(Records shown)

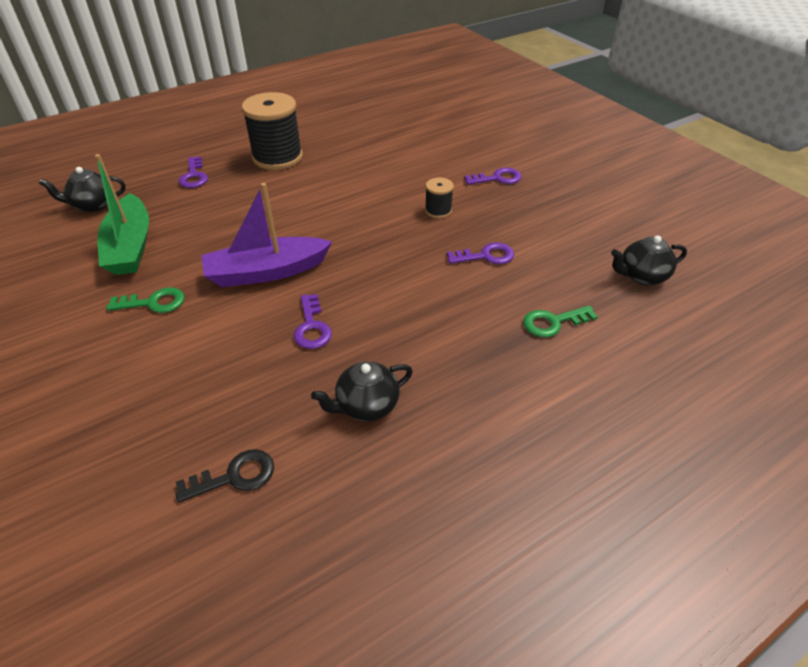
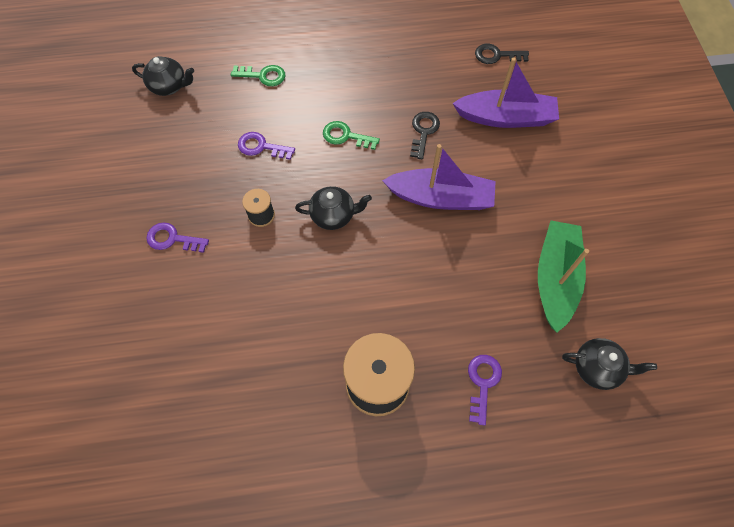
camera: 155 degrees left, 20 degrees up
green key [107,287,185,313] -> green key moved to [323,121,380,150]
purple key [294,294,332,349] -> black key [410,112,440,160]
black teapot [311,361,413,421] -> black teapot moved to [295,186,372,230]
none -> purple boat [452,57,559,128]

(End Records shown)
(Records shown)

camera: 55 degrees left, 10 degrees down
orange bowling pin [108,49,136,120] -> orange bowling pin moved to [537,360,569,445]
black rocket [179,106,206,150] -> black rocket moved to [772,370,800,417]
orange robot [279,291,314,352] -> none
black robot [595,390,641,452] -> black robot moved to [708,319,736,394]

(End Records shown)

Once you reach the line with "black teapot [311,361,413,421]" in the data above, copy it and every line after it exactly, up to and including the line with "none -> purple boat [452,57,559,128]".

black teapot [311,361,413,421] -> black teapot moved to [295,186,372,230]
none -> purple boat [452,57,559,128]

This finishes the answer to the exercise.